Exercise -> Which lines in the data below contain the word "none"? Copy each of them.
══════════════════════════════
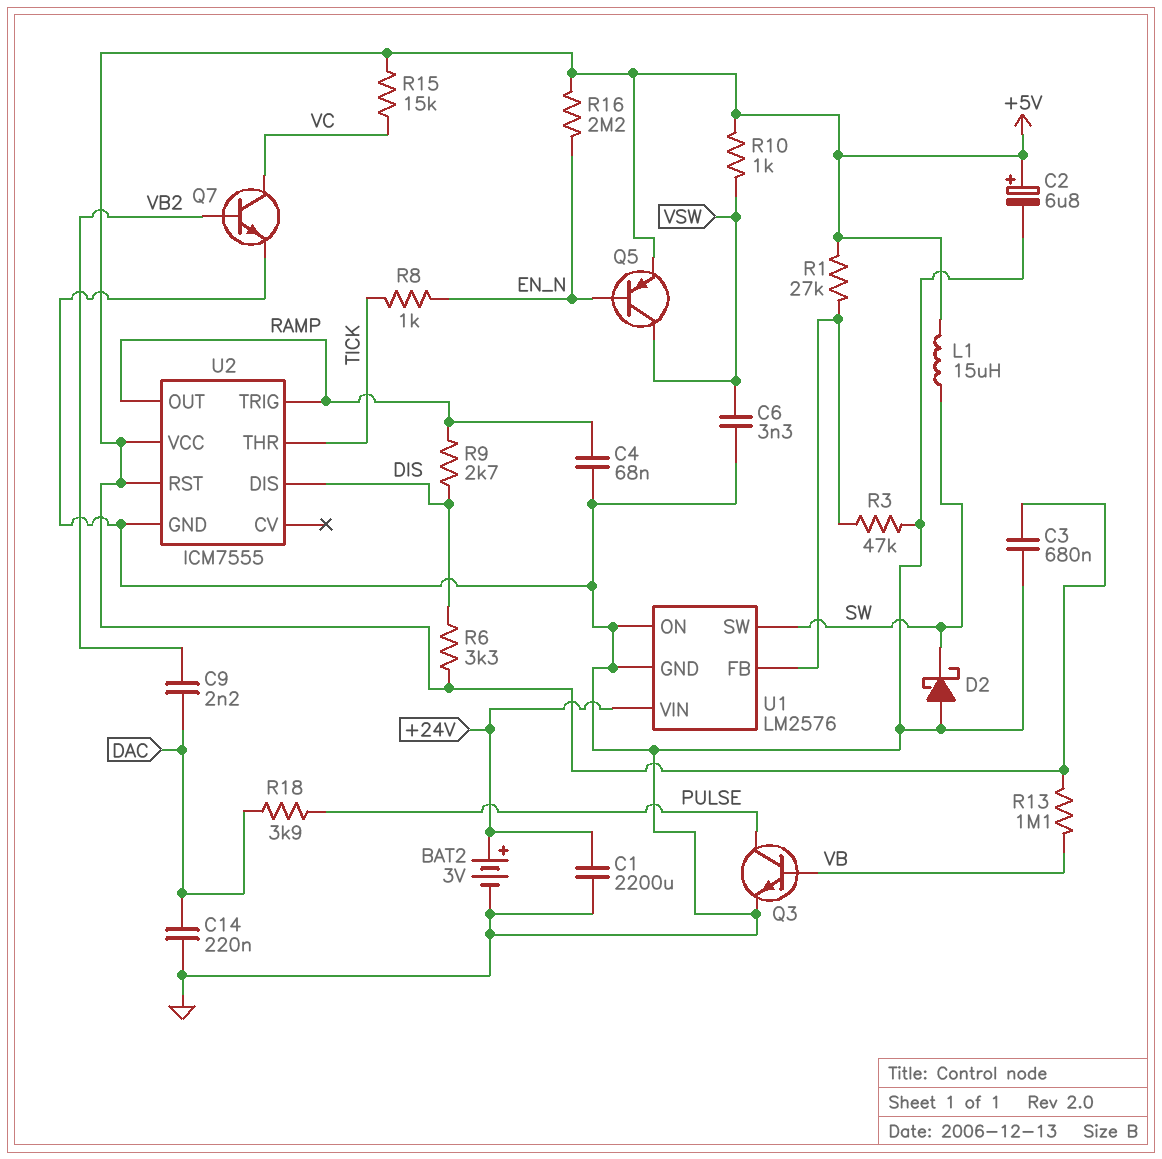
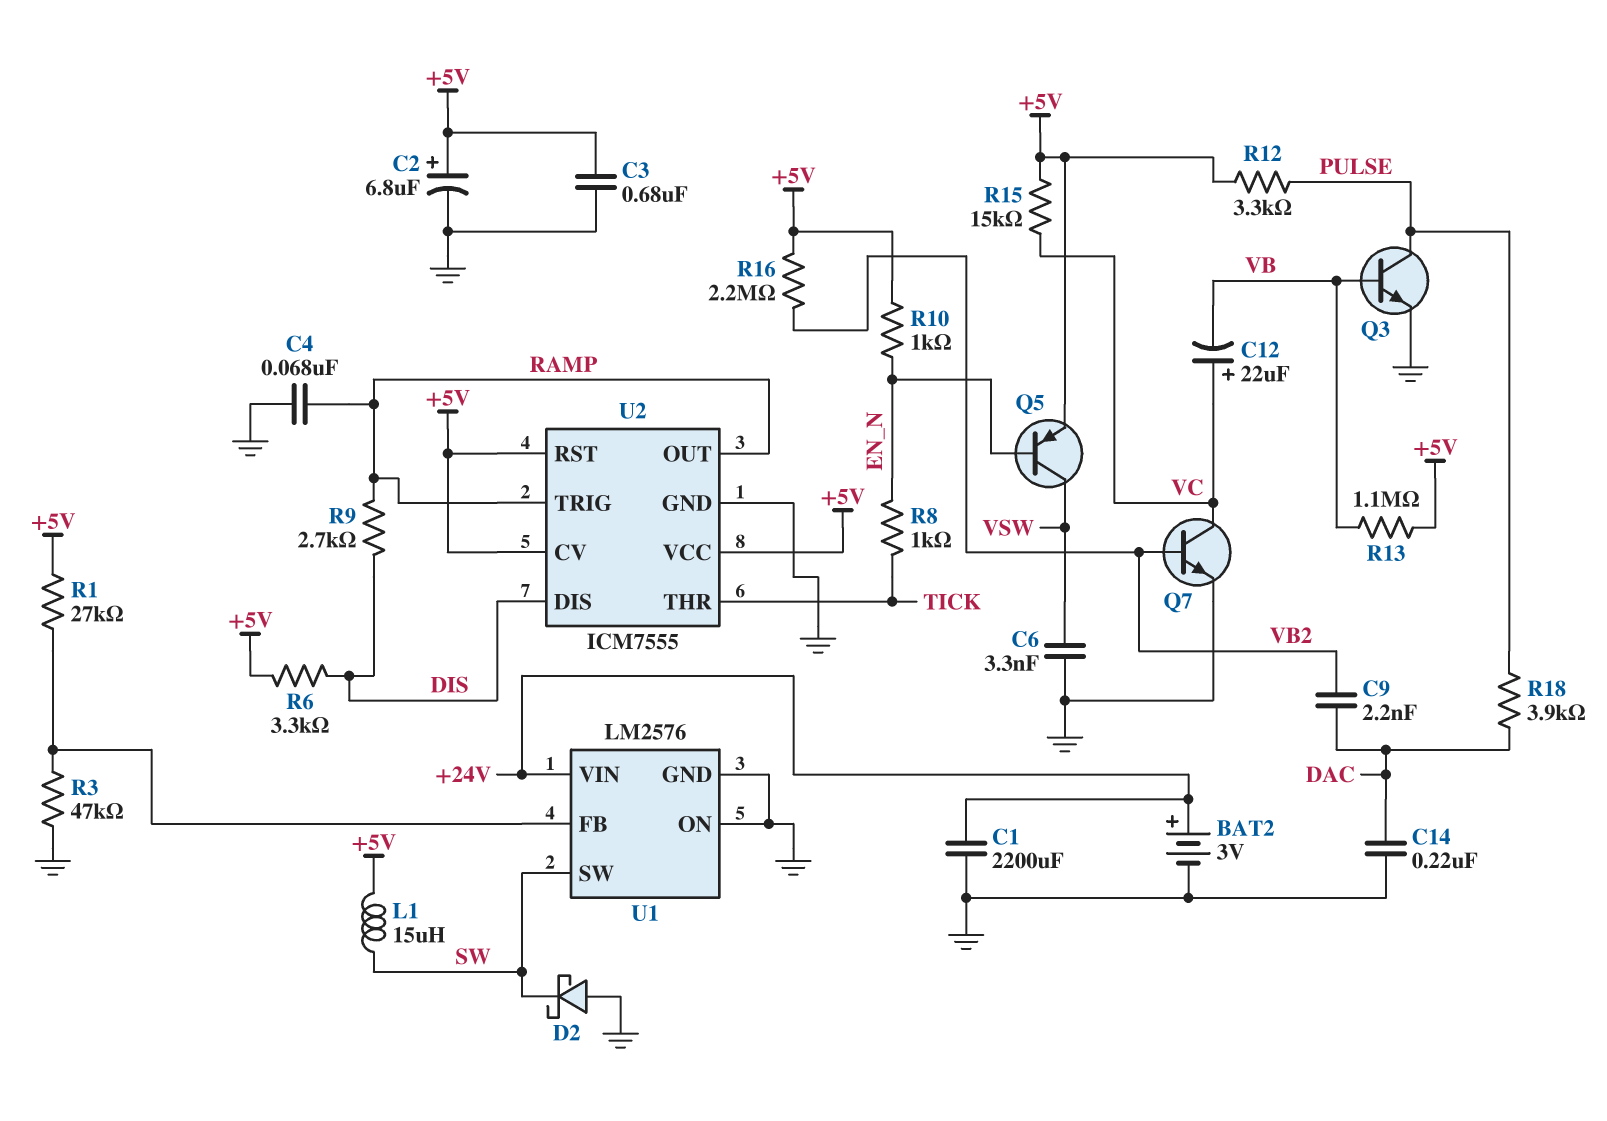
C12: none -> 22uF (plus VC, minus VB)
R10: 1k (+5V, VSW) -> 1k (+5V, EN_N)
R12: none -> 3.3k (+5V, PULSE)
R16: 2.2M (+5V, EN_N) -> 2.2M (+5V, VB2)
U2 pin CV: none -> +5V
══════════════════════════════
Solution to the exercise ->
C12: none -> 22uF (plus VC, minus VB)
R12: none -> 3.3k (+5V, PULSE)
U2 pin CV: none -> +5V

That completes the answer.